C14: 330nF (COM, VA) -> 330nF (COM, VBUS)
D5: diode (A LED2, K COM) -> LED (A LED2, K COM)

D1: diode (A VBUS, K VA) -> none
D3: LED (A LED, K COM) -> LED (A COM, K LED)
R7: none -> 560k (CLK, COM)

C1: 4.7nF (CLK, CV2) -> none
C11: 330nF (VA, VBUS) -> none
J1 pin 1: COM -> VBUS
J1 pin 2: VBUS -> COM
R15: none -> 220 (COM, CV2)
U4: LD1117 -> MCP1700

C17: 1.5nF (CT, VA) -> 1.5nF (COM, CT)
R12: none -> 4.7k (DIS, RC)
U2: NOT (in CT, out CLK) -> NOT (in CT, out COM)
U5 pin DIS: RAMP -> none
○ ○ ○ ○
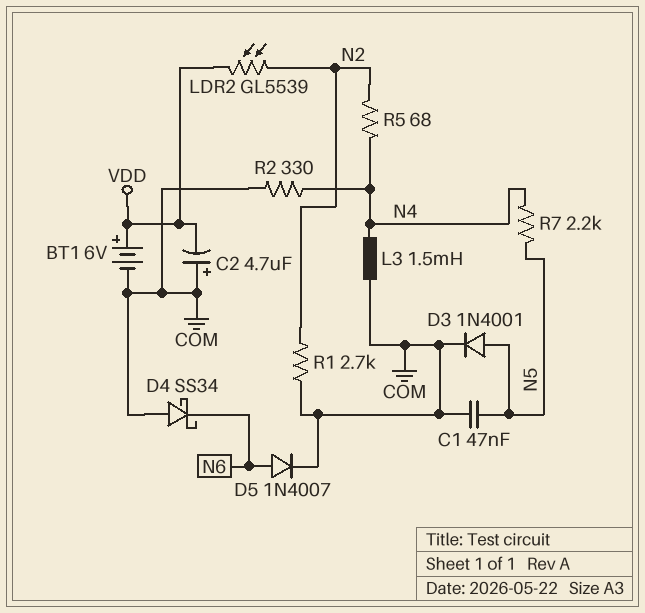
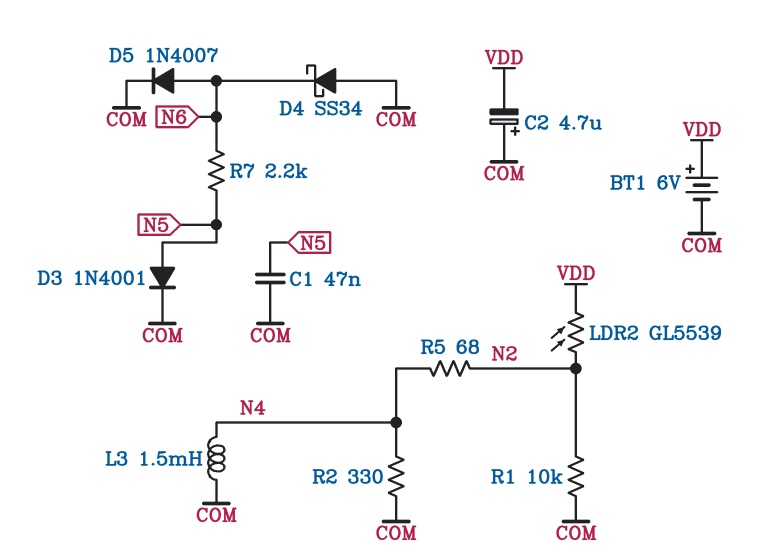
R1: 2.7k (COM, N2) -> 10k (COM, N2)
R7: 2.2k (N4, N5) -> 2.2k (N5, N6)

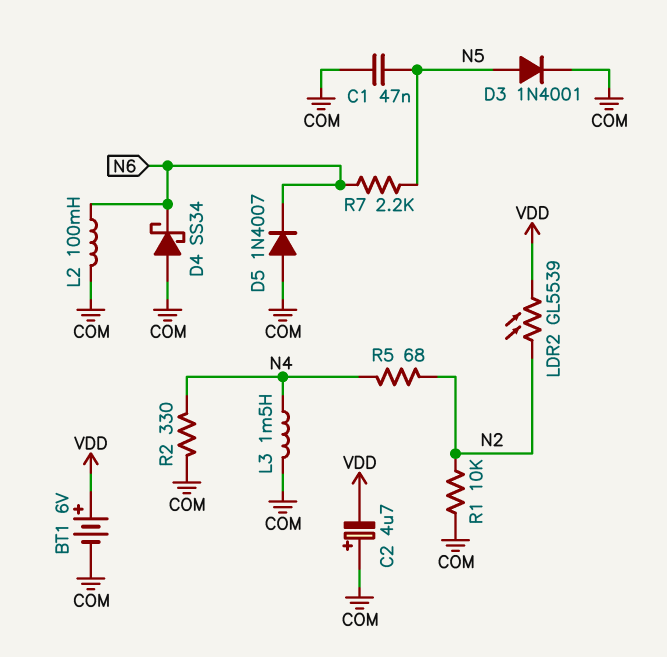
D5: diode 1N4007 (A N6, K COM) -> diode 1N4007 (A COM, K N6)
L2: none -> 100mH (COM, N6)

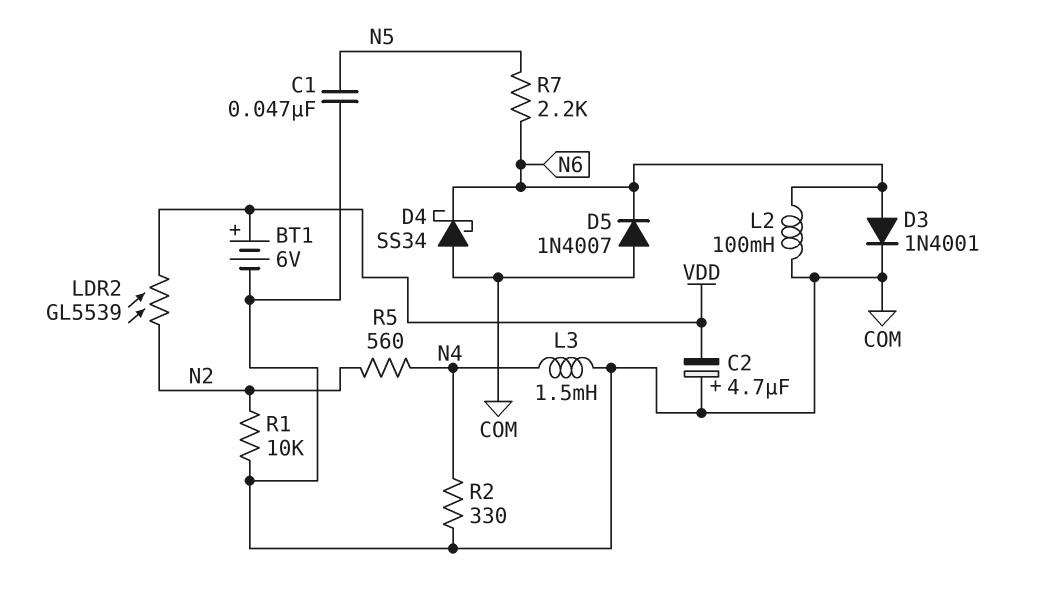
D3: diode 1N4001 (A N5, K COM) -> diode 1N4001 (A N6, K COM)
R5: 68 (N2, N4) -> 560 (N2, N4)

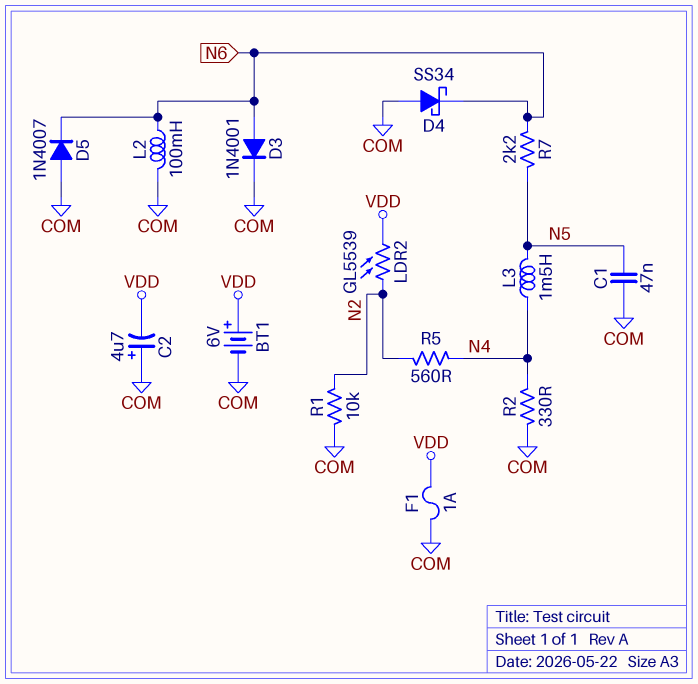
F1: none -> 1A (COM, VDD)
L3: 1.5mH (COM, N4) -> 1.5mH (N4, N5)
○ ○ ○ ○
Among the lines above, the one with "D3: diode 1N4001" opens the part to repeat and the one with "L3: 1.5mH (COM, N4) -> 1.5mH (N4, N5)" closes it; repeat only that part exactly, with no pictures.

D3: diode 1N4001 (A N5, K COM) -> diode 1N4001 (A N6, K COM)
R5: 68 (N2, N4) -> 560 (N2, N4)

F1: none -> 1A (COM, VDD)
L3: 1.5mH (COM, N4) -> 1.5mH (N4, N5)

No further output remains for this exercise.